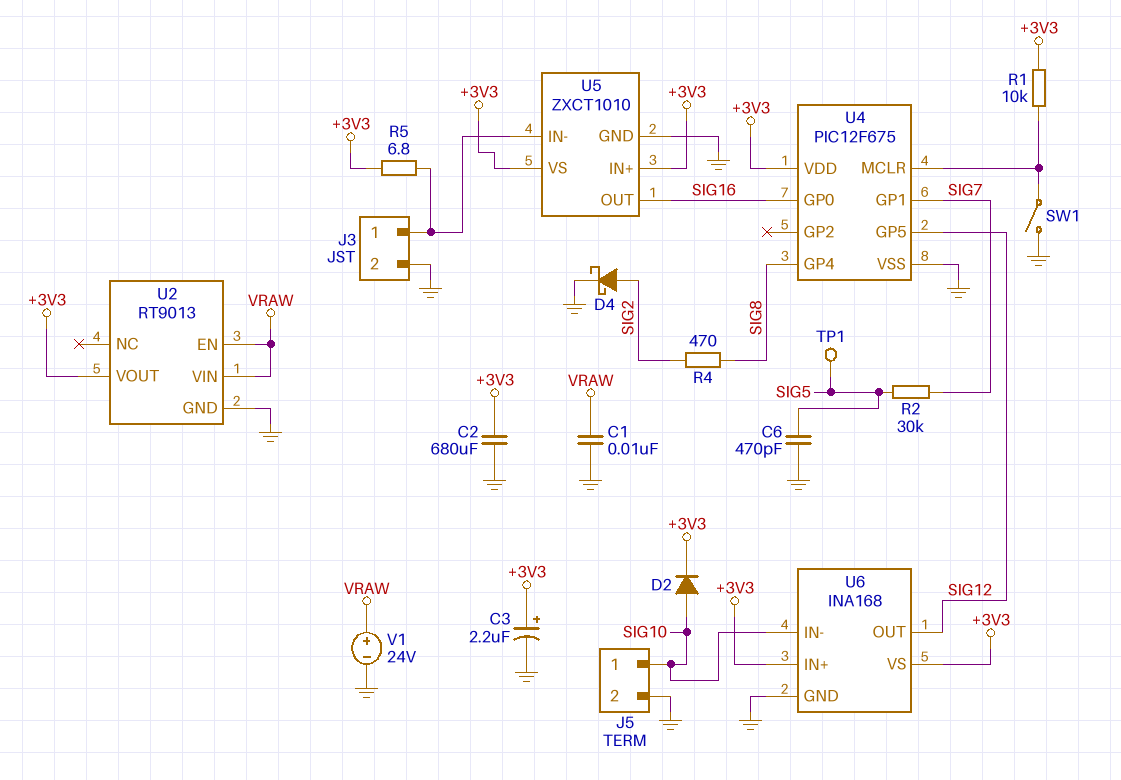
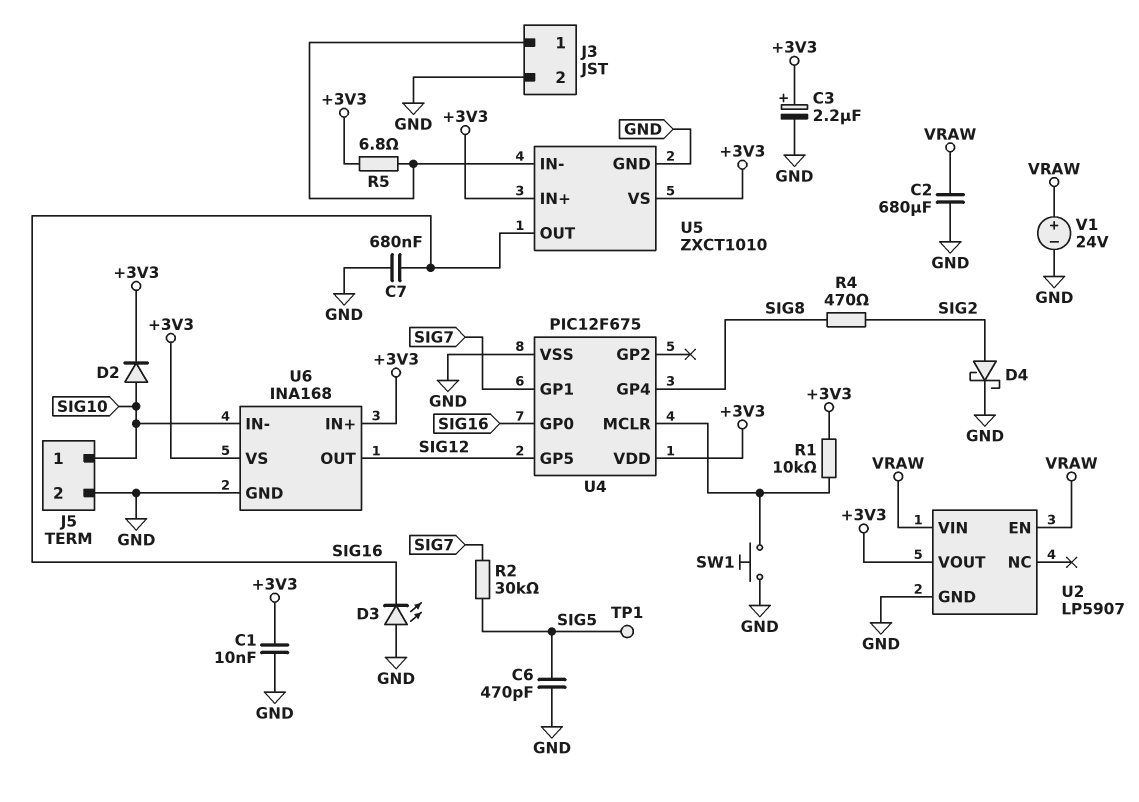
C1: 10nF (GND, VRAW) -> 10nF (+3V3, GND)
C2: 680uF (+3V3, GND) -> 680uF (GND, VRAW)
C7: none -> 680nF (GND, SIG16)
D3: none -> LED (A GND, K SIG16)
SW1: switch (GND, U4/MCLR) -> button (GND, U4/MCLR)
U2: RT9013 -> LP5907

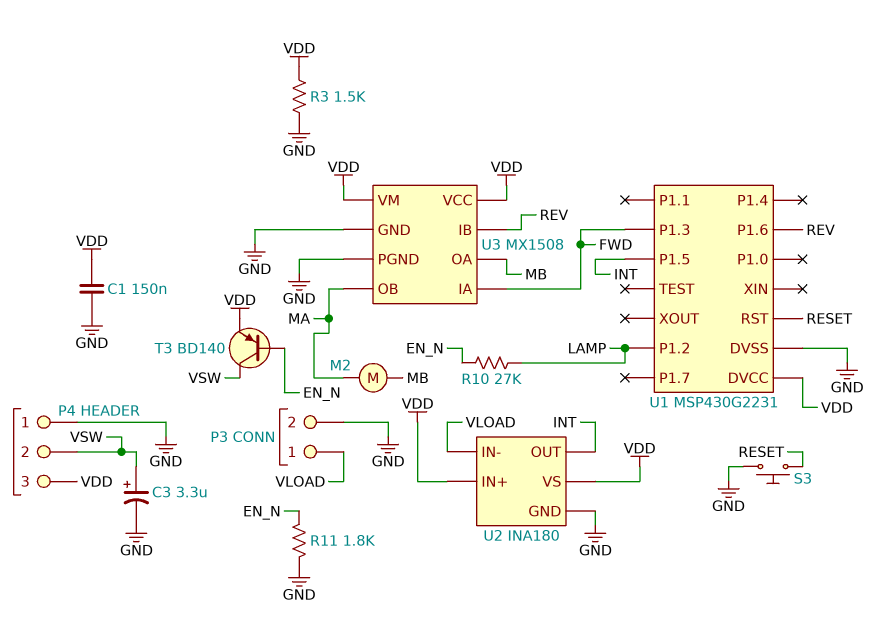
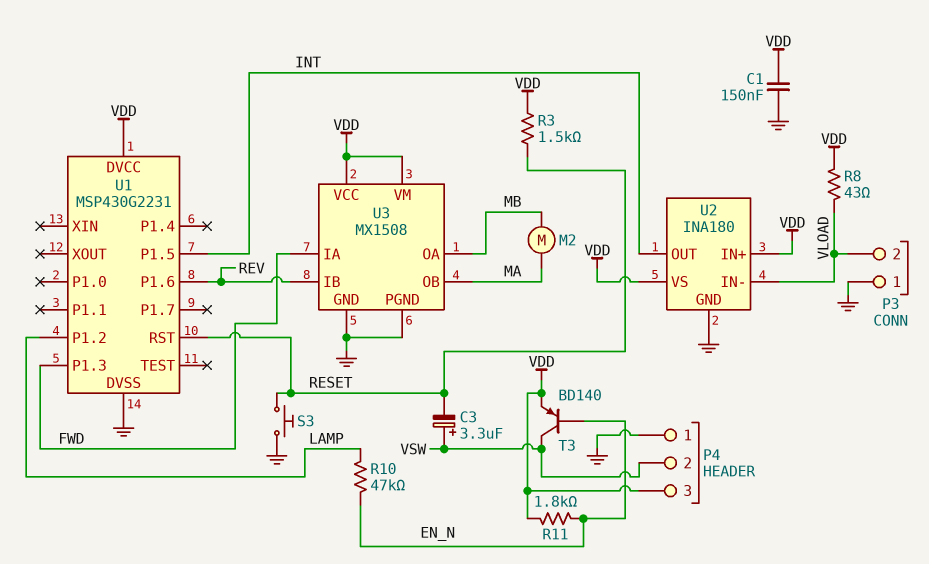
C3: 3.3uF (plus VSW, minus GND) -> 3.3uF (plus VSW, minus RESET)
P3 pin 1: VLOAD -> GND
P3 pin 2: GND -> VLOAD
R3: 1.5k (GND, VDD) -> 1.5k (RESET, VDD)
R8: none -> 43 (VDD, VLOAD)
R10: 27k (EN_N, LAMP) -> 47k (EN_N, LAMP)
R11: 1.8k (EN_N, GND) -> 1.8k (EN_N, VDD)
• • •
ACTION ITEM —
Copy out whichever lines of the listing contain the word "VLOAD".

YOUR RESPONSE —
P3 pin 1: VLOAD -> GND
P3 pin 2: GND -> VLOAD
R8: none -> 43 (VDD, VLOAD)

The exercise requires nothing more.